Task input -
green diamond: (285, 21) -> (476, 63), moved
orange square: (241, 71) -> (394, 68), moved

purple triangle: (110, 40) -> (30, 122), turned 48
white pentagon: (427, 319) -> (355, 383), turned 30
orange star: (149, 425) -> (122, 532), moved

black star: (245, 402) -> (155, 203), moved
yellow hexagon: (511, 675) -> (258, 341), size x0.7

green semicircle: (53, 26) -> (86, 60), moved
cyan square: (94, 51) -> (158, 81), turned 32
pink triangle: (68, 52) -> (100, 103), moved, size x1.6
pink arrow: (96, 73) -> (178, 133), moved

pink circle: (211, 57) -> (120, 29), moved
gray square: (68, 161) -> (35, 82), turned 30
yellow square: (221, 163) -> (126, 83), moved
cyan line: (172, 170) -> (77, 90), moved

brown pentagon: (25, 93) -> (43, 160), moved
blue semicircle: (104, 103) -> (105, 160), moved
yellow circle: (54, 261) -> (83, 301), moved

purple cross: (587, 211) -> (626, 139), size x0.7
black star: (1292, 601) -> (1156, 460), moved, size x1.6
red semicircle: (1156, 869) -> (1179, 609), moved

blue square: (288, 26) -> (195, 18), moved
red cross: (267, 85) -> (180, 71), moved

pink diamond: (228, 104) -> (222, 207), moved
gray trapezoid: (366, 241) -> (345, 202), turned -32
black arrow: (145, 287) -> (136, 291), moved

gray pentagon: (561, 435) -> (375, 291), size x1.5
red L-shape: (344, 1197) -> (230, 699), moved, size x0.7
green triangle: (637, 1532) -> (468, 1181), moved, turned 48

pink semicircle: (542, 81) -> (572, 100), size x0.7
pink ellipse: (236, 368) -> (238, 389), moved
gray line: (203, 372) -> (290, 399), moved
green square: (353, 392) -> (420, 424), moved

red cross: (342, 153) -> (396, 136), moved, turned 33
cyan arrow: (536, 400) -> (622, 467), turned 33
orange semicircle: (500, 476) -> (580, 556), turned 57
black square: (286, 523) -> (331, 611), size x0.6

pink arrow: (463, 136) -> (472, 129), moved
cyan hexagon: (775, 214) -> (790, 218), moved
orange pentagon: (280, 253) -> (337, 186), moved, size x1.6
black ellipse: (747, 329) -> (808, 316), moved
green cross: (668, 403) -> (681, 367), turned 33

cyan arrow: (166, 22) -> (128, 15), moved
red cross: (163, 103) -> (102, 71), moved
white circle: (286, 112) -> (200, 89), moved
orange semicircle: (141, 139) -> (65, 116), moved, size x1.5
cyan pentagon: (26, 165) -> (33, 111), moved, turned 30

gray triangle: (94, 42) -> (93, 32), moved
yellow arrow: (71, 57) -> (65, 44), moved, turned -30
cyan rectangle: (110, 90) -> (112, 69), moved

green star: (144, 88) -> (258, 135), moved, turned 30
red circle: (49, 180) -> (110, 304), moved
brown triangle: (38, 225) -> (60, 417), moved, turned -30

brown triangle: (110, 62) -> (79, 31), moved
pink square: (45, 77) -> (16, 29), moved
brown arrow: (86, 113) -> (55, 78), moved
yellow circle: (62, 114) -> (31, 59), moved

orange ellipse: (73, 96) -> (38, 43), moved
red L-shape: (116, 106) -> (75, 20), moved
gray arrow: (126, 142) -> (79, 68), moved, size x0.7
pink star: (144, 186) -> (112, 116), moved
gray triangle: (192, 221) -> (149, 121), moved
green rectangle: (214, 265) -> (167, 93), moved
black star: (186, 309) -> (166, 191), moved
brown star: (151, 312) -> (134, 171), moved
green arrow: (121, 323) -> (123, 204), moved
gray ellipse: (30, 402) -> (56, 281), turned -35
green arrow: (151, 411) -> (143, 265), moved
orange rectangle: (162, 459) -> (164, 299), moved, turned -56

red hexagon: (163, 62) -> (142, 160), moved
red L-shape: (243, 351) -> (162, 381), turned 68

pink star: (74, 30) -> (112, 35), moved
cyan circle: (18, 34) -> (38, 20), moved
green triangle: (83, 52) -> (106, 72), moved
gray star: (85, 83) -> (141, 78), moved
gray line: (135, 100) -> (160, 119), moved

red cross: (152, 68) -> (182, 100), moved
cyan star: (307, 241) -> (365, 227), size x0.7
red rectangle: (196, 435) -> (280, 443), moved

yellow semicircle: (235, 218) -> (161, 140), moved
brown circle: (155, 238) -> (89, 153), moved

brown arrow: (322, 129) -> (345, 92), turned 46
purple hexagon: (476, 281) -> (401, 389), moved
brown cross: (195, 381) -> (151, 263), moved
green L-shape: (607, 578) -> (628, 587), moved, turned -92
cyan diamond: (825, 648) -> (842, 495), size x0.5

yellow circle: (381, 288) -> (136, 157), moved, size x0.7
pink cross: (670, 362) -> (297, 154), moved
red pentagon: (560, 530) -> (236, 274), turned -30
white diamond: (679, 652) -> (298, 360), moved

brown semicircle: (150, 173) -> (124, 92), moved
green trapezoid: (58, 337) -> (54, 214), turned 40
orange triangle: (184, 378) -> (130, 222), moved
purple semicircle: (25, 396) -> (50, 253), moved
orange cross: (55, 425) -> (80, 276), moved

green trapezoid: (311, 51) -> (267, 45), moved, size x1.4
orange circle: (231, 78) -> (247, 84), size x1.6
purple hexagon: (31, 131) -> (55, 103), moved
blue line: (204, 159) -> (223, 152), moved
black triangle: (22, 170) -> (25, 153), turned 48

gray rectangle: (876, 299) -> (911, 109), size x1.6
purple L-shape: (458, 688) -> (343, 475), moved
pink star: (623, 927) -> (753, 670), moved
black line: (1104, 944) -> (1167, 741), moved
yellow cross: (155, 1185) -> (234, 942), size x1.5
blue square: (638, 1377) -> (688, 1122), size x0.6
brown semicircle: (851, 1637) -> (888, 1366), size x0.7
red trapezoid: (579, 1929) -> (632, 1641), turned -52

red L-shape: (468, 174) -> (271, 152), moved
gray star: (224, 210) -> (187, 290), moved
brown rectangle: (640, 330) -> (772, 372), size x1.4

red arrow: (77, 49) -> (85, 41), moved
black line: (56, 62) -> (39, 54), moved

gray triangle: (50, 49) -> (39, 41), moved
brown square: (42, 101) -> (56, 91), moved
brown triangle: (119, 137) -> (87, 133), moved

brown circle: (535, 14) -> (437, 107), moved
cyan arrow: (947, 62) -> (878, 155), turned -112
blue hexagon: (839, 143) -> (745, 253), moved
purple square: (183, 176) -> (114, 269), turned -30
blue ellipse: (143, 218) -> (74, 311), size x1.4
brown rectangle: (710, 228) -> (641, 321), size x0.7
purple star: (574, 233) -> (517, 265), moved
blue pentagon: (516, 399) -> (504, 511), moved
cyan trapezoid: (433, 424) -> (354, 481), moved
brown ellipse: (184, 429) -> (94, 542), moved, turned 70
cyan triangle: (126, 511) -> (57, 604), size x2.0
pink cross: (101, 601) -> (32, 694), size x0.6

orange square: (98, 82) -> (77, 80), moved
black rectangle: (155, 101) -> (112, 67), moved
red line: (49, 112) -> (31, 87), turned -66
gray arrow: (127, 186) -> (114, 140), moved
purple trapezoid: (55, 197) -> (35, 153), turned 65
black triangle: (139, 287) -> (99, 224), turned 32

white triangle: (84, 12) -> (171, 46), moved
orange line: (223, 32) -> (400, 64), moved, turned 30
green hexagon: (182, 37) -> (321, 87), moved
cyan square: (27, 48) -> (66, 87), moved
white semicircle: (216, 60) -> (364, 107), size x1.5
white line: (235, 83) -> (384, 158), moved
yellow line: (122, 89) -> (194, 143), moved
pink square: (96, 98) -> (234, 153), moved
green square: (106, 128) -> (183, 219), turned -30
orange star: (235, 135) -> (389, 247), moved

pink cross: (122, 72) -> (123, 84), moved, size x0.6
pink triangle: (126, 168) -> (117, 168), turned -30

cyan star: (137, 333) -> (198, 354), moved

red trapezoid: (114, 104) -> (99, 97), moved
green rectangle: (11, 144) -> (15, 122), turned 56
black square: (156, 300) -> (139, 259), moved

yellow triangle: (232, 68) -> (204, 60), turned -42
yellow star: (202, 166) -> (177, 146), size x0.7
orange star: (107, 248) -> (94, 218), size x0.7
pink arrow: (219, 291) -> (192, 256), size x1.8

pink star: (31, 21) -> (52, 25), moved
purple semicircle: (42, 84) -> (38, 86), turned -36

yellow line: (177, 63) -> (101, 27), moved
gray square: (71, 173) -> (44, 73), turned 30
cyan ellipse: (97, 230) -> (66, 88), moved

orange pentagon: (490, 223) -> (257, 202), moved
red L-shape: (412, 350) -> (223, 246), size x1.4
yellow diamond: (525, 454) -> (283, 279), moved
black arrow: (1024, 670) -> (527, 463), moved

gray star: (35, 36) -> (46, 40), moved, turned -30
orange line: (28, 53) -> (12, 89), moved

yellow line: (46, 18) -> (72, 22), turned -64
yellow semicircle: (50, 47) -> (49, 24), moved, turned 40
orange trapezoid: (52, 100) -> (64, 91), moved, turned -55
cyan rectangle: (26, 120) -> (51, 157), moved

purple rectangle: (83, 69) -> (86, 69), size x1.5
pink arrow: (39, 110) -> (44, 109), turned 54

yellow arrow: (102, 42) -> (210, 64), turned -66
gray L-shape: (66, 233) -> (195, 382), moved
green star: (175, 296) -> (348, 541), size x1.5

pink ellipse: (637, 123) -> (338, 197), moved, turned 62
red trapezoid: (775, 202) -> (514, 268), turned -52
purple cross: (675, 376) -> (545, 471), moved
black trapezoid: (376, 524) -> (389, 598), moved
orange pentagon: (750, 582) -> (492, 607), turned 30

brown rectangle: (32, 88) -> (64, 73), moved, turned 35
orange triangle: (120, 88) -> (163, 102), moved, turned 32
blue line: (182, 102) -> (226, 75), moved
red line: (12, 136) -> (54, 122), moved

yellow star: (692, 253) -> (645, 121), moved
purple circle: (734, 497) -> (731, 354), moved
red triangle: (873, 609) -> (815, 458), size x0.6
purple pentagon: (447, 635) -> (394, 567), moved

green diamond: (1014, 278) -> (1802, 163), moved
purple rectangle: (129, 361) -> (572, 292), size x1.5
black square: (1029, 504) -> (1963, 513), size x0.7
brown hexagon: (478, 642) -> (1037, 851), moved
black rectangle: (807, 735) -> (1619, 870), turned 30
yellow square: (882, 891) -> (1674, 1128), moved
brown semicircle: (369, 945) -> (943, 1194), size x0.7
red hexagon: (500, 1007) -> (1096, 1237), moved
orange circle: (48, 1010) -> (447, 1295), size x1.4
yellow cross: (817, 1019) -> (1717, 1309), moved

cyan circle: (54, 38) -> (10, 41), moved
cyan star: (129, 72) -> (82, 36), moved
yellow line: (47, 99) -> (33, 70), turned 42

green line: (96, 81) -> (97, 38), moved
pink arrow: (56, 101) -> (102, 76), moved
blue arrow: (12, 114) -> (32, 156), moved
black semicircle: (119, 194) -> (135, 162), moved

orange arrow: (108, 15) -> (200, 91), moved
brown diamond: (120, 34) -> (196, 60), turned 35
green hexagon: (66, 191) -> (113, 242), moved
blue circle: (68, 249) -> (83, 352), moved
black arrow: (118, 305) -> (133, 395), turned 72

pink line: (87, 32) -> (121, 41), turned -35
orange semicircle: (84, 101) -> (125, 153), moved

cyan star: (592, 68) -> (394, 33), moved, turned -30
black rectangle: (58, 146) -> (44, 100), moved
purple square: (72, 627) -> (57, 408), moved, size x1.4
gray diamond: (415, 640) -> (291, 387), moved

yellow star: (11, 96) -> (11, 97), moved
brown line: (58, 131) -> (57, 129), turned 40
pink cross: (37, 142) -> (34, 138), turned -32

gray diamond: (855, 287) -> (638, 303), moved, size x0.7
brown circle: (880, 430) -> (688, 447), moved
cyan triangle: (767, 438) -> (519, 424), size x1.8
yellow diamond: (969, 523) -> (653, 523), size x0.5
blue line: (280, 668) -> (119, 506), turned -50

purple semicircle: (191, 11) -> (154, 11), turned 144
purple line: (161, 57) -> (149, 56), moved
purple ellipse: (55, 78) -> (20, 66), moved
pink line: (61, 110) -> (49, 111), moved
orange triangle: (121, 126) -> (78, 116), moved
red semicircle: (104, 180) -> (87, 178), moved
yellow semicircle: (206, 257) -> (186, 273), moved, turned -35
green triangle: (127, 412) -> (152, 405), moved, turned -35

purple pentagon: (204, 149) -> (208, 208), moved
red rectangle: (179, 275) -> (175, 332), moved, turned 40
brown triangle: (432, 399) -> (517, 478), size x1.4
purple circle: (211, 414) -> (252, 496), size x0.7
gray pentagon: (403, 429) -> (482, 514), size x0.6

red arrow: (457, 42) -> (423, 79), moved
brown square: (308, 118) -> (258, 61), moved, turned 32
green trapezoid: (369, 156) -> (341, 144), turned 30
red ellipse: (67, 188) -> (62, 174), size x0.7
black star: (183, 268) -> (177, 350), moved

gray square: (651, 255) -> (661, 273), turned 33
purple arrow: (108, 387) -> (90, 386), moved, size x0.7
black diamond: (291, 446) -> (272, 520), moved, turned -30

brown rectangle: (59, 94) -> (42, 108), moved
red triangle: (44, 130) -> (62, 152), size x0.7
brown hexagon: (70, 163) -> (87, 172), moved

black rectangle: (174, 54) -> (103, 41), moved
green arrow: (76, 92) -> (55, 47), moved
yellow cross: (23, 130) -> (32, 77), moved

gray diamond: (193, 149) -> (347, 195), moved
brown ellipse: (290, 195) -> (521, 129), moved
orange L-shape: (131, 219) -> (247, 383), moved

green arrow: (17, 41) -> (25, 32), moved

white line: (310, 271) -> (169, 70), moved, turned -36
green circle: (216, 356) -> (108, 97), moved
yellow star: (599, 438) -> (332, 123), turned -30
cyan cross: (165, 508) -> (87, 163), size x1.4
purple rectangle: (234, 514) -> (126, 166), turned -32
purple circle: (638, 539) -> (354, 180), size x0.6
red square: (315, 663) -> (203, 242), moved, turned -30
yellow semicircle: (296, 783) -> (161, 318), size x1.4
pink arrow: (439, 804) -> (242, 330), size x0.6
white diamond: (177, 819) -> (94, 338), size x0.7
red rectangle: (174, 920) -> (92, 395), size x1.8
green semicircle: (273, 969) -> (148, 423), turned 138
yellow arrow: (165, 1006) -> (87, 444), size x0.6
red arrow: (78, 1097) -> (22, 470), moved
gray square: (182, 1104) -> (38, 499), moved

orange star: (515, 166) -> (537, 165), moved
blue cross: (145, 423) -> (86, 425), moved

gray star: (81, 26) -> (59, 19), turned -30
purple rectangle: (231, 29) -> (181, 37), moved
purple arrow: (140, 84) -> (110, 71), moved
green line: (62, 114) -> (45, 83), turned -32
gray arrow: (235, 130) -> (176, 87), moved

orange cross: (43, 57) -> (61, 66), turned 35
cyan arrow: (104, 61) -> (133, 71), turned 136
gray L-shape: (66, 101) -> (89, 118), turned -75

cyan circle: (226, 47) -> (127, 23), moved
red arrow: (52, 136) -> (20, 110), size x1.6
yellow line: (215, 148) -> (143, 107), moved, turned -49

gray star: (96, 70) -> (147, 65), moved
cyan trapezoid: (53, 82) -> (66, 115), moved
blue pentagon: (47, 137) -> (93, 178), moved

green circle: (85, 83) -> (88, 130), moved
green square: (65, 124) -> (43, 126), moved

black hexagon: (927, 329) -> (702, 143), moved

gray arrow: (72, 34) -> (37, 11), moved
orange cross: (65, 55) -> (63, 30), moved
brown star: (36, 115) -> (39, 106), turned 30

How to complete this task - Please transcribe the records exactly from their first line through the line holding "green square: (353, 392) -> (420, 424), moved", and leave out all others.

Response area -
green diamond: (285, 21) -> (476, 63), moved
orange square: (241, 71) -> (394, 68), moved

purple triangle: (110, 40) -> (30, 122), turned 48
white pentagon: (427, 319) -> (355, 383), turned 30
orange star: (149, 425) -> (122, 532), moved

black star: (245, 402) -> (155, 203), moved
yellow hexagon: (511, 675) -> (258, 341), size x0.7

green semicircle: (53, 26) -> (86, 60), moved
cyan square: (94, 51) -> (158, 81), turned 32
pink triangle: (68, 52) -> (100, 103), moved, size x1.6
pink arrow: (96, 73) -> (178, 133), moved

pink circle: (211, 57) -> (120, 29), moved
gray square: (68, 161) -> (35, 82), turned 30
yellow square: (221, 163) -> (126, 83), moved
cyan line: (172, 170) -> (77, 90), moved

brown pentagon: (25, 93) -> (43, 160), moved
blue semicircle: (104, 103) -> (105, 160), moved
yellow circle: (54, 261) -> (83, 301), moved

purple cross: (587, 211) -> (626, 139), size x0.7
black star: (1292, 601) -> (1156, 460), moved, size x1.6
red semicircle: (1156, 869) -> (1179, 609), moved

blue square: (288, 26) -> (195, 18), moved
red cross: (267, 85) -> (180, 71), moved

pink diamond: (228, 104) -> (222, 207), moved
gray trapezoid: (366, 241) -> (345, 202), turned -32
black arrow: (145, 287) -> (136, 291), moved

gray pentagon: (561, 435) -> (375, 291), size x1.5
red L-shape: (344, 1197) -> (230, 699), moved, size x0.7
green triangle: (637, 1532) -> (468, 1181), moved, turned 48

pink semicircle: (542, 81) -> (572, 100), size x0.7
pink ellipse: (236, 368) -> (238, 389), moved
gray line: (203, 372) -> (290, 399), moved
green square: (353, 392) -> (420, 424), moved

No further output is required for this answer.